EXERCISE DIRECTIONS -> Below are the records; pull every line that includes "SONAR".

Itemized modification records ->
_ _ _ _ _ _ _

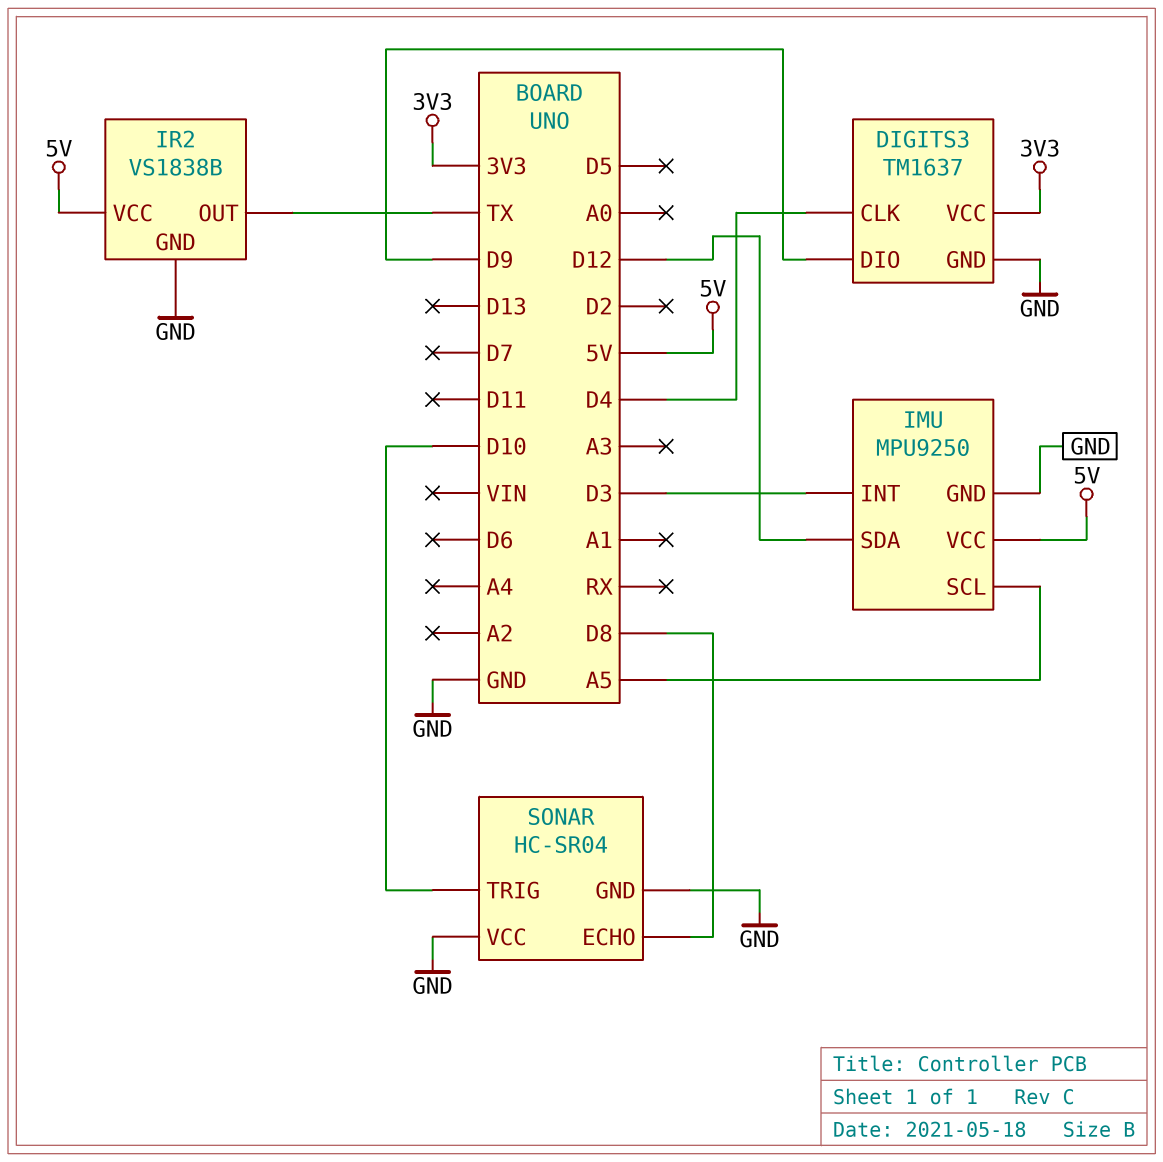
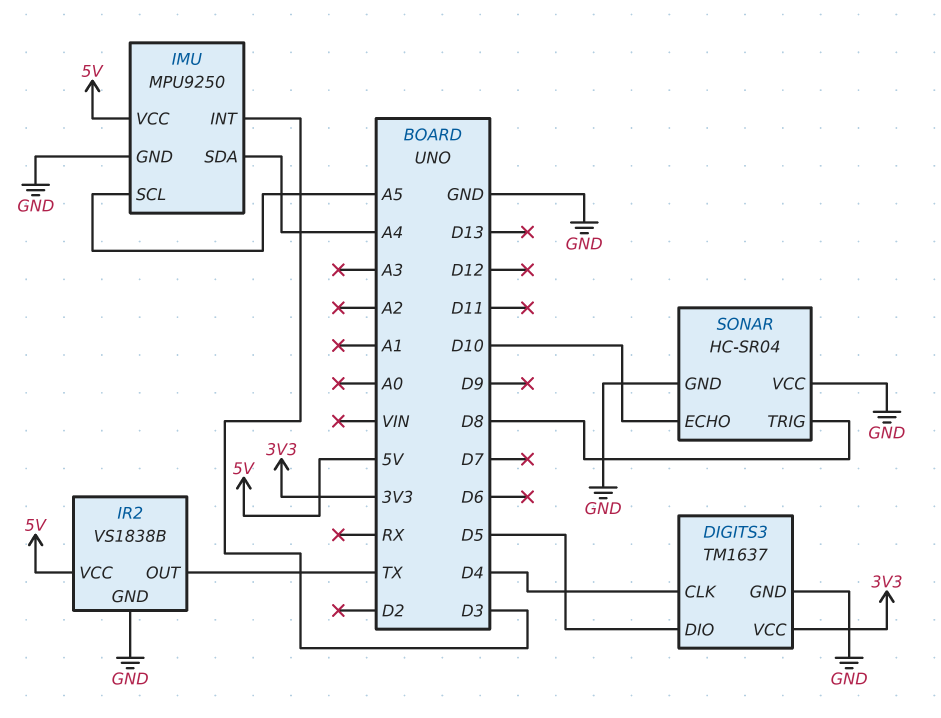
DIGITS3 pin DIO: D9 -> D5
IMU pin SDA: D12 -> A4
SONAR pin ECHO: D8 -> D10
SONAR pin TRIG: D10 -> D8

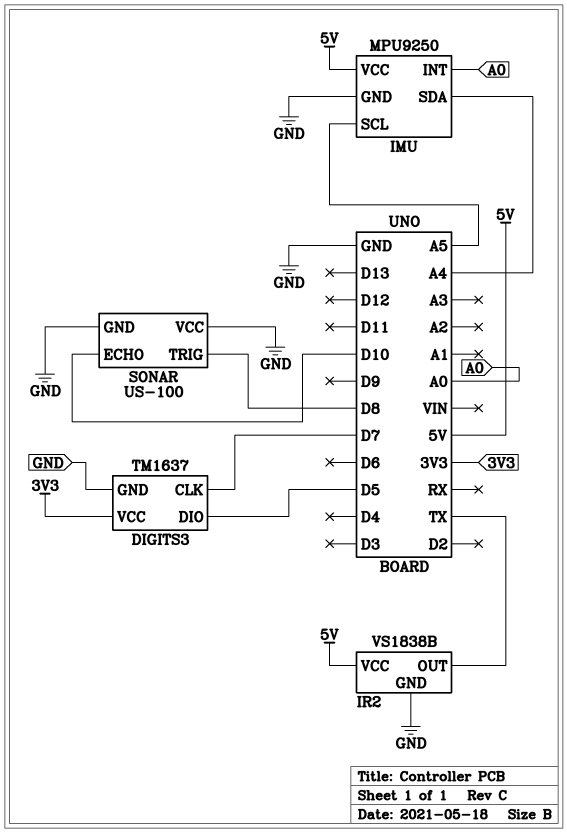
DIGITS3 pin CLK: D4 -> D7
IMU pin INT: D3 -> A0
SONAR: HC-SR04 -> US-100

_ _ _ _ _ _ _

ANSWER SECTION ->
SONAR pin ECHO: D8 -> D10
SONAR pin TRIG: D10 -> D8
SONAR: HC-SR04 -> US-100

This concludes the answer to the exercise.